The data:

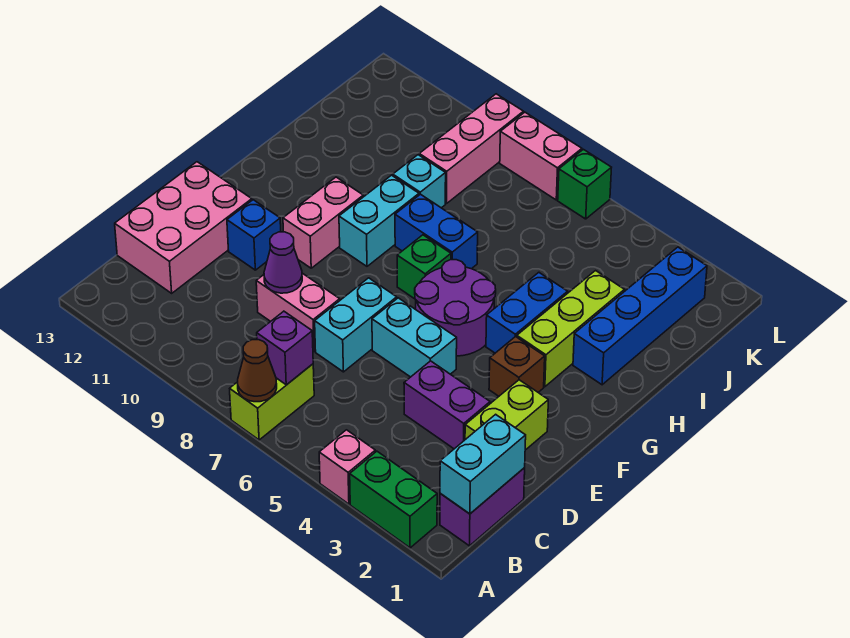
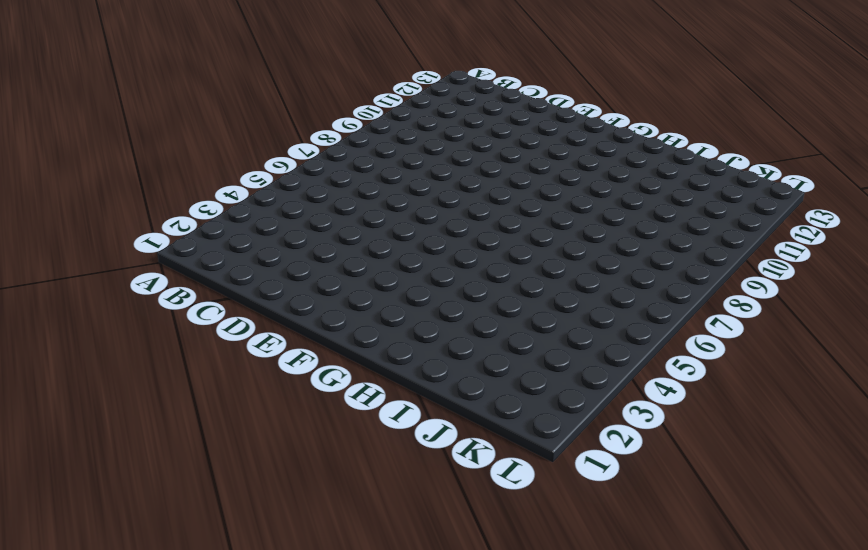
none -> green brick A2:A3 level 1
none -> pink brick A4 level 1
none -> lime brick A7:B7 level 1

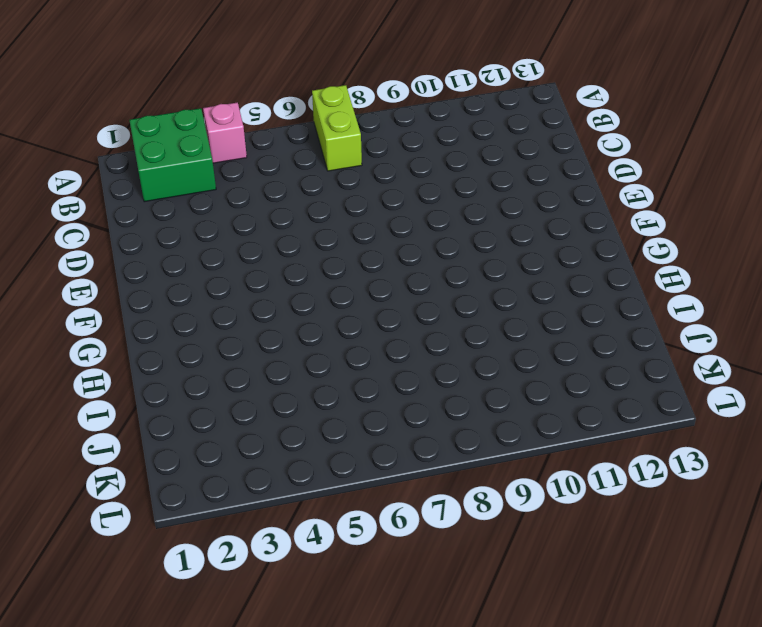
green brick A2:B3 level 1 -> green brick A2:A3 level 1
none -> purple brick B1:C1 level 1
none -> pink brick C12:E13 level 1
none -> lime brick D2:E2 level 1

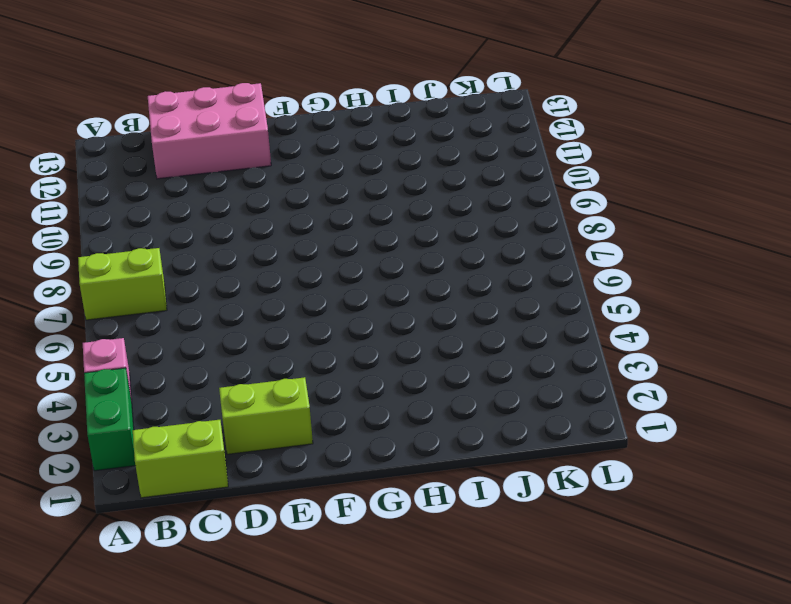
lime brick B1:C1 level 1 -> purple brick B1:C1 level 1
none -> purple brick D3:D4 level 1
none -> cyan brick D7:E7 level 1
none -> pink brick D8:D9 level 1

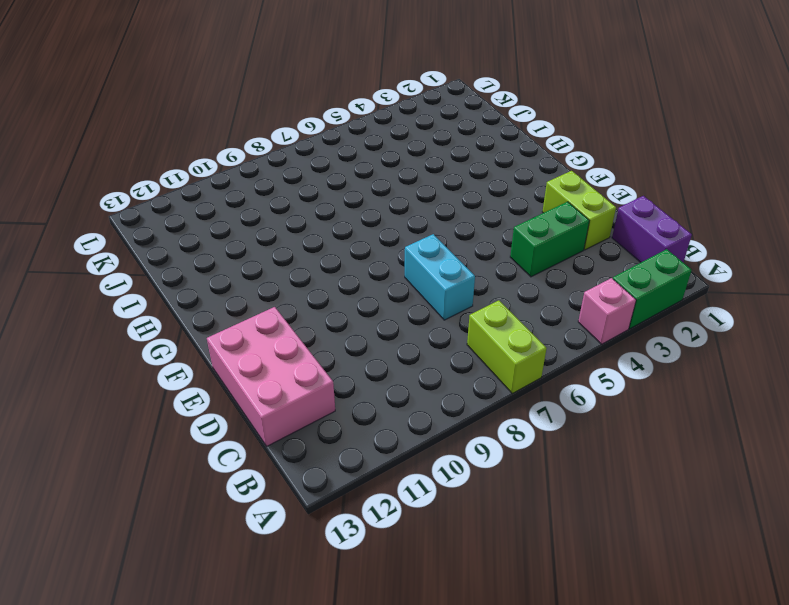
green brick D3:D4 level 1 -> purple brick D3:D4 level 1
none -> pink brick D8:D9 level 1
none -> cyan brick E5:E6 level 1
none -> blue brick E11 level 1

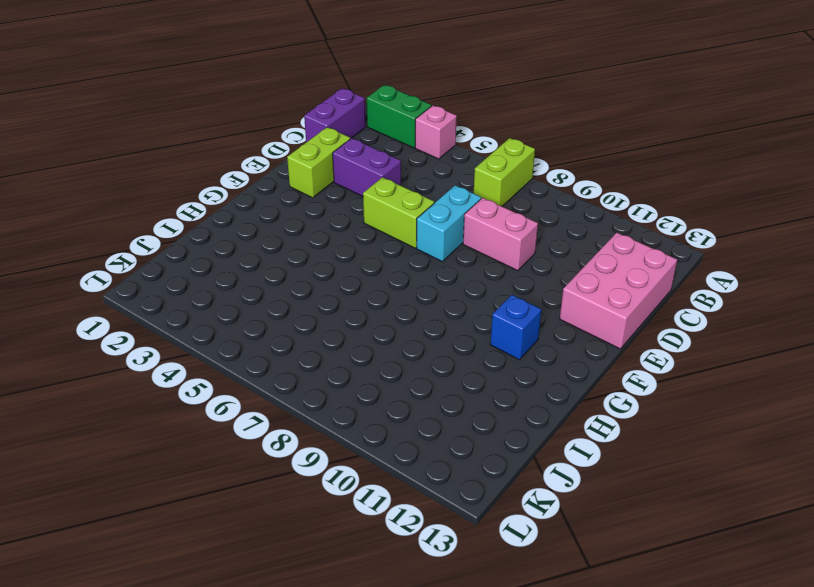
lime brick E5:E6 level 1 -> cyan brick E5:E6 level 1
blue brick G11 level 1 -> blue brick E11 level 1
none -> brown brick F3 level 1
none -> purple round brick F5:G6 level 1
none -> pink brick F10:G10 level 1

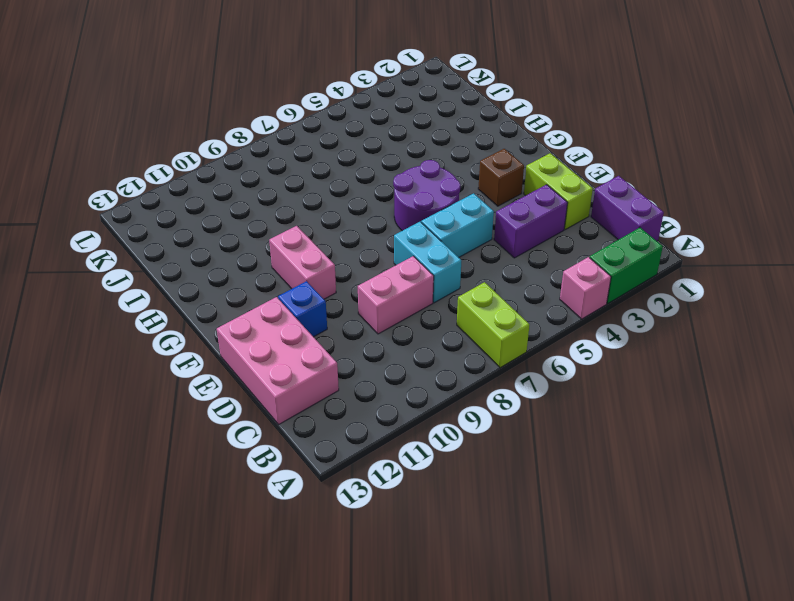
none -> lime brick G3:I3 level 1
none -> blue brick G4:H4 level 1
none -> green brick G7 level 1

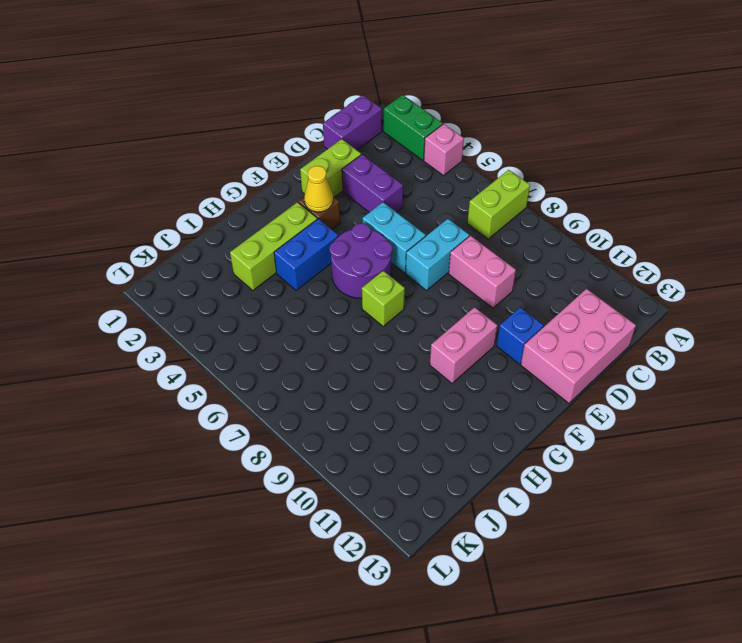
yellow cone F3 level 2 -> none
lime brick G7 level 1 -> green brick G7 level 1
none -> cyan brick G9:H9 level 1
none -> blue brick H2:K2 level 1
none -> blue brick H7:H8 level 1

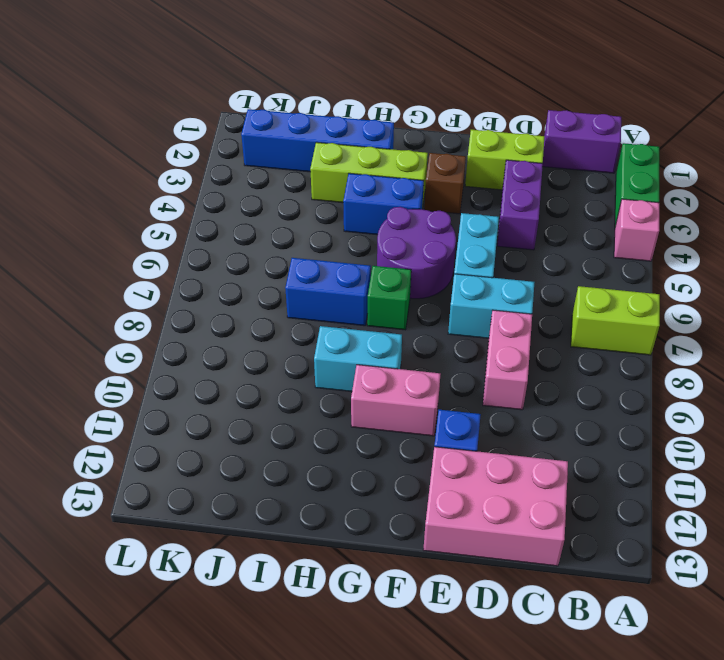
blue brick H7:I7 level 1 -> blue brick H7:H8 level 1
none -> cyan brick I9 level 1
none -> pink brick J9:L9 level 1
none -> green brick L6 level 1

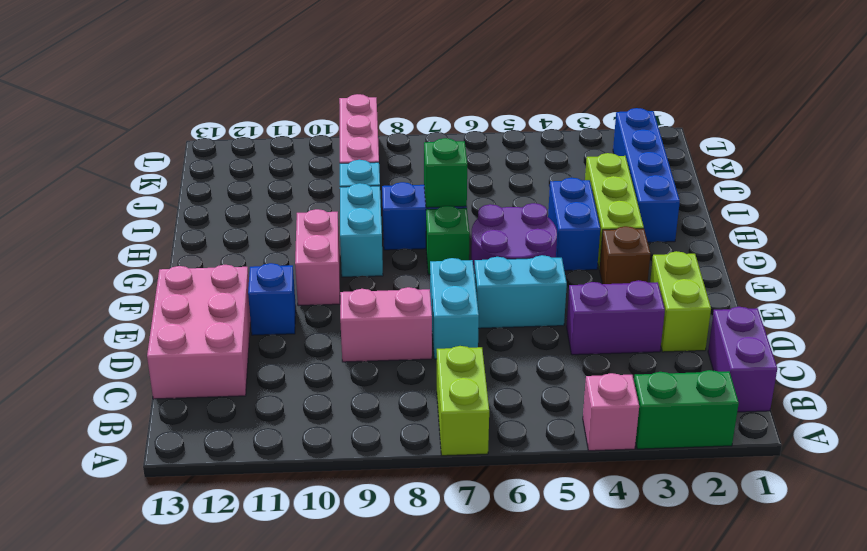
green brick H7 level 2 -> green brick L6 level 1
none -> pink brick L7:L8 level 1
none -> brown cone A7 level 2
none -> cyan brick B1:C1 level 2

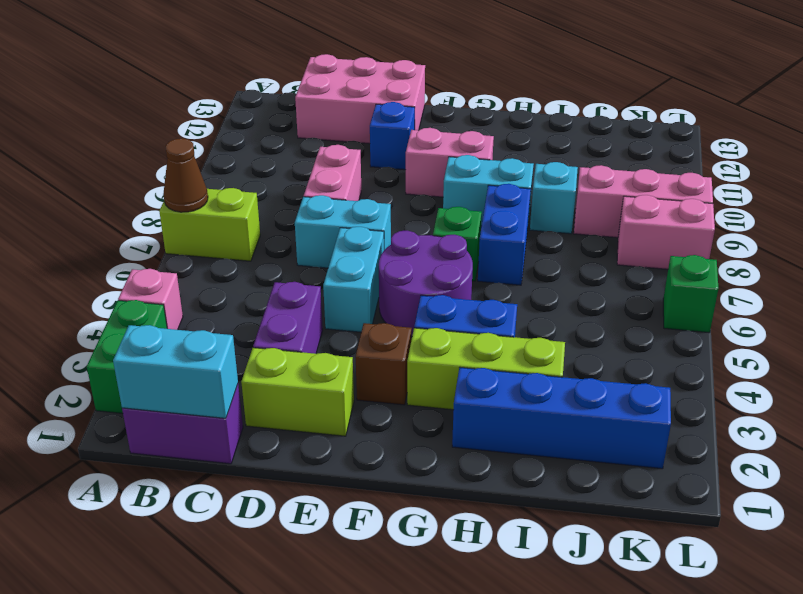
pink brick K8:L8 level 1 -> pink brick L7:L8 level 1
none -> purple brick B7 level 2
none -> purple cone D9 level 2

Aim of the task: Leave the pictures out and repeat exactly the lines from the beginning of the records to the line bearing "green brick D3:D4", both ends counted.

Written answer:
none -> green brick A2:A3 level 1
none -> pink brick A4 level 1
none -> lime brick A7:B7 level 1

green brick A2:B3 level 1 -> green brick A2:A3 level 1
none -> purple brick B1:C1 level 1
none -> pink brick C12:E13 level 1
none -> lime brick D2:E2 level 1

lime brick B1:C1 level 1 -> purple brick B1:C1 level 1
none -> purple brick D3:D4 level 1
none -> cyan brick D7:E7 level 1
none -> pink brick D8:D9 level 1

green brick D3:D4 level 1 -> purple brick D3:D4 level 1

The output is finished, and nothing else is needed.